**WORK TASK:**
I need the lines below from the one with "J5 pin 1: AGND -> VIN" down to the one with "R7: 3.3k (J2/1, VP) -> 8.2k (J2/1, VP)" reproduced exactly, both ends included, and nothing else.

**GIVEN INFORMATION:**
========================================================================
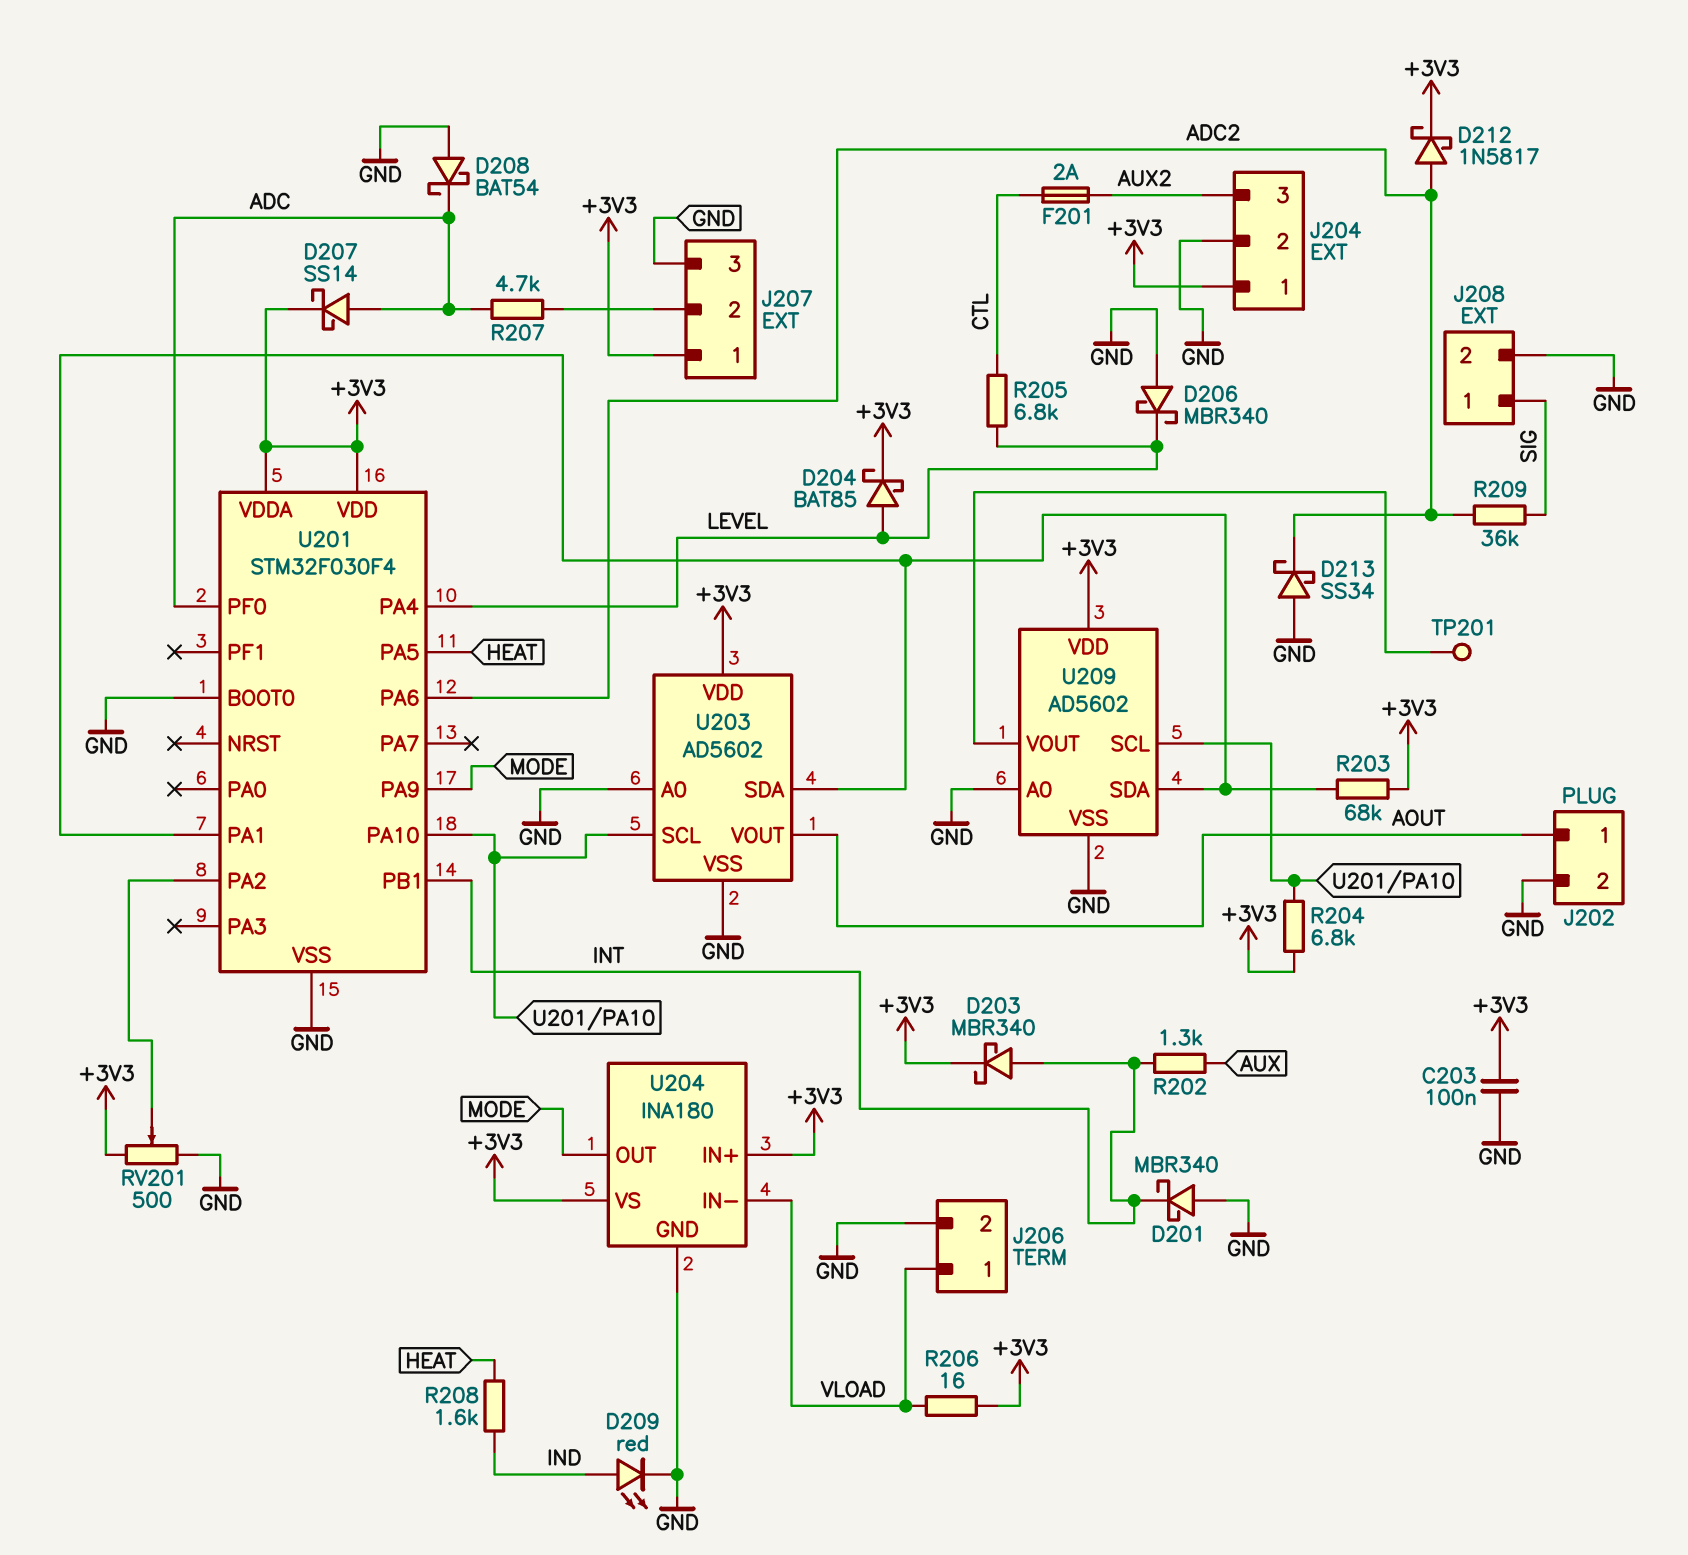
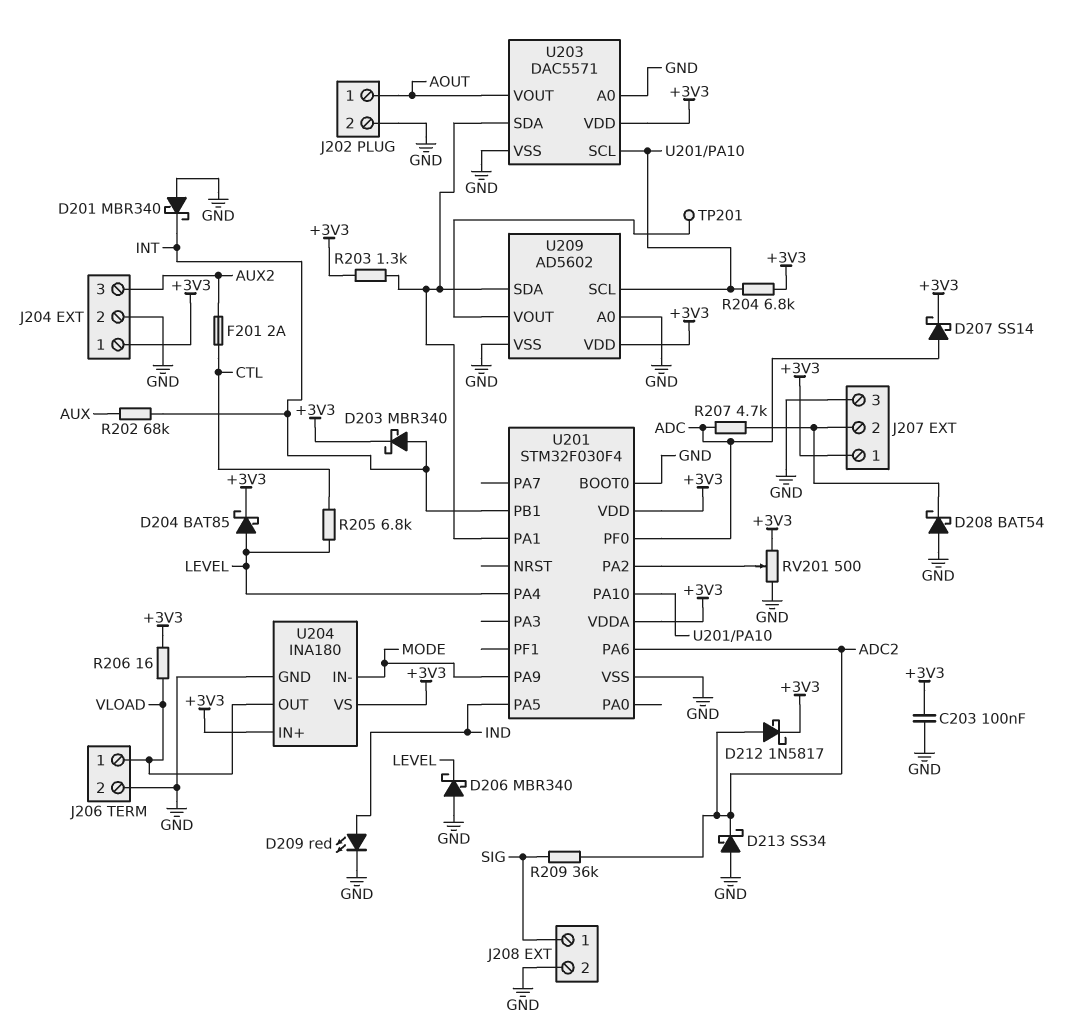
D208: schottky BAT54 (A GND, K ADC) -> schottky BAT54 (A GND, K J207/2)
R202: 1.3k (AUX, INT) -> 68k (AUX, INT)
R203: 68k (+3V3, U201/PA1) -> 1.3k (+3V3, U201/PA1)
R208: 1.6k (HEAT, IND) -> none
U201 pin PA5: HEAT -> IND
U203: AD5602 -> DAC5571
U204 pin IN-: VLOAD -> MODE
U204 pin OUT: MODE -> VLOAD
========================================================================
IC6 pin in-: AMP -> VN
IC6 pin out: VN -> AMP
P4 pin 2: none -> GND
========================================================================
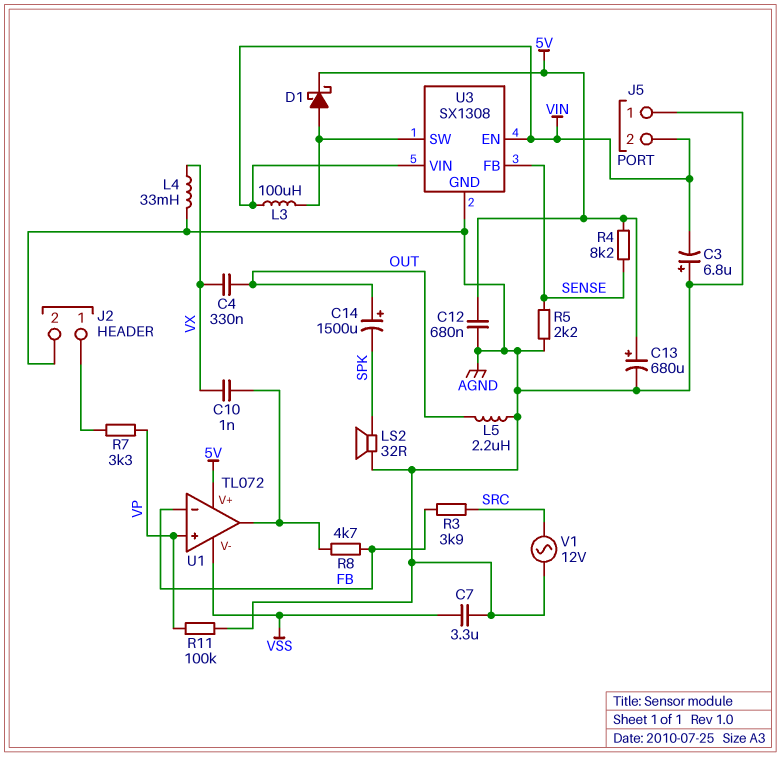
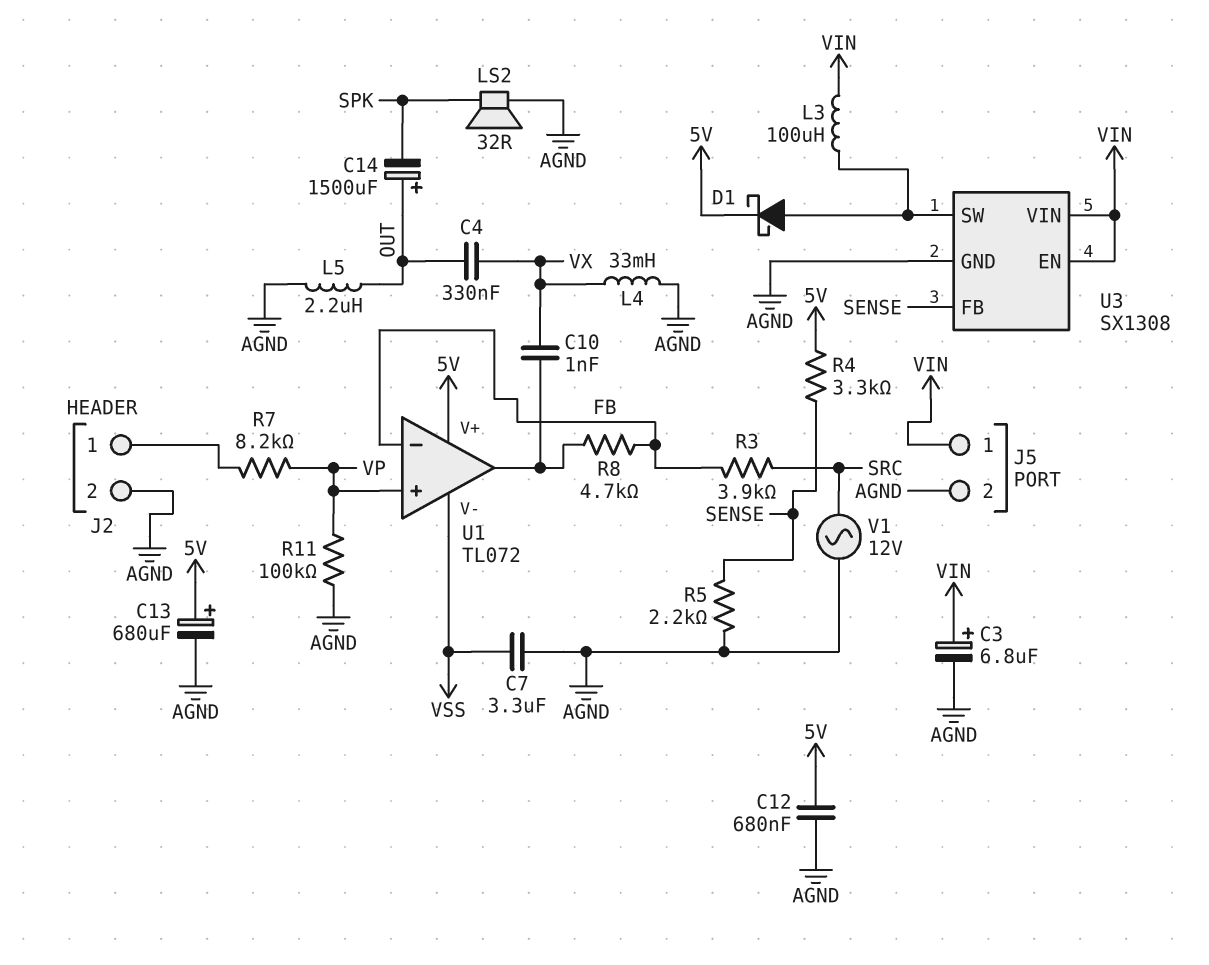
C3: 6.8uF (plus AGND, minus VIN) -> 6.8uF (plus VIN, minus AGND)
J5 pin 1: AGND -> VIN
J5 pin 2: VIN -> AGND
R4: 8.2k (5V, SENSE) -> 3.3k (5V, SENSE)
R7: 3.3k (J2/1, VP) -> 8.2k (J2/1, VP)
========================================================================
**ANSWER TO THIS PROBLEM:**
J5 pin 1: AGND -> VIN
J5 pin 2: VIN -> AGND
R4: 8.2k (5V, SENSE) -> 3.3k (5V, SENSE)
R7: 3.3k (J2/1, VP) -> 8.2k (J2/1, VP)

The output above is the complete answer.